┌─ Data for processing

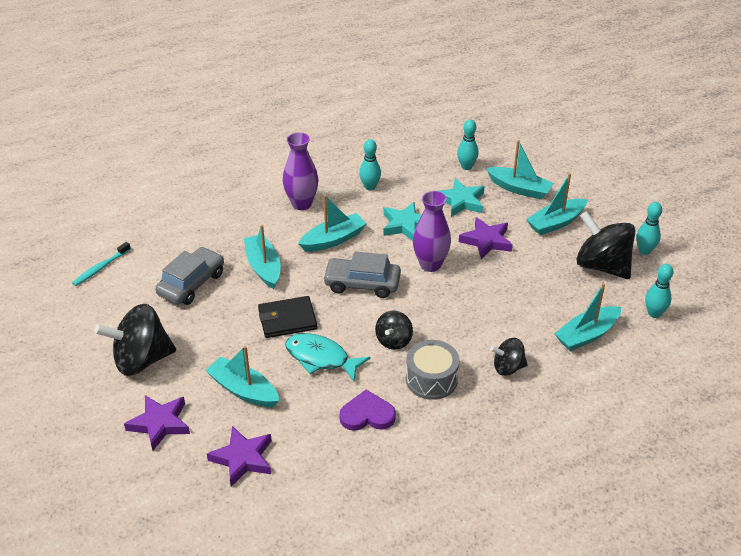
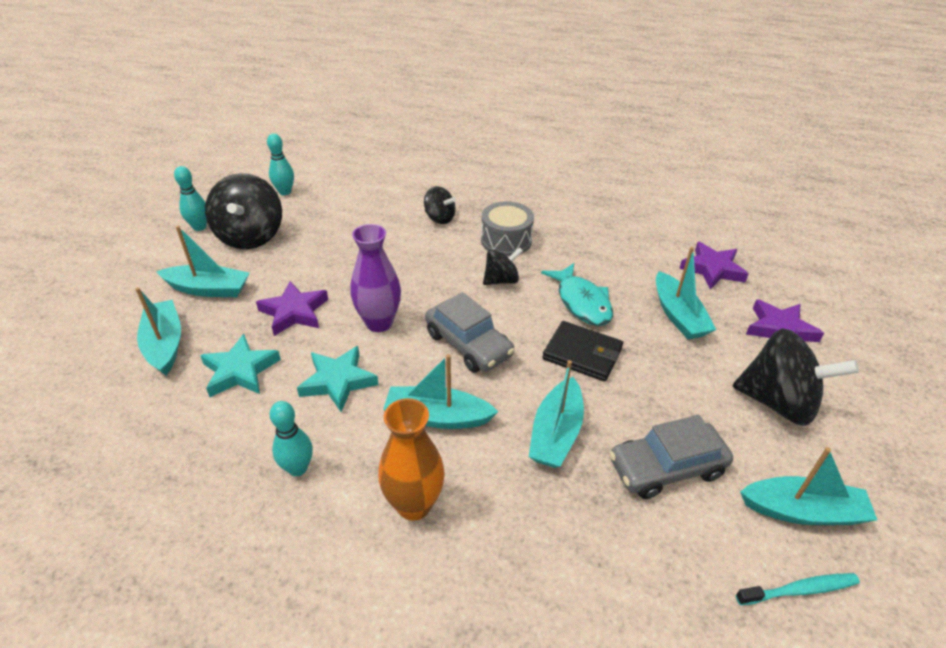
camera: 140 degrees left, 0 degrees up
(301, 204) = (414, 505): purple vase -> orange vase
(367, 415) = (583, 246): purple heart -> none
(466, 167) = (153, 413): turquoise bowling pin -> none
(587, 335) = (352, 206): turquoise boat -> turquoise boat (803, 511)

└─

» **What is expected**
Leave out the pictures and print every line of the data exactly.

» **Completed task**
camera: 140 degrees left, 0 degrees up
(301, 204) = (414, 505): purple vase -> orange vase
(367, 415) = (583, 246): purple heart -> none
(466, 167) = (153, 413): turquoise bowling pin -> none
(587, 335) = (352, 206): turquoise boat -> turquoise boat (803, 511)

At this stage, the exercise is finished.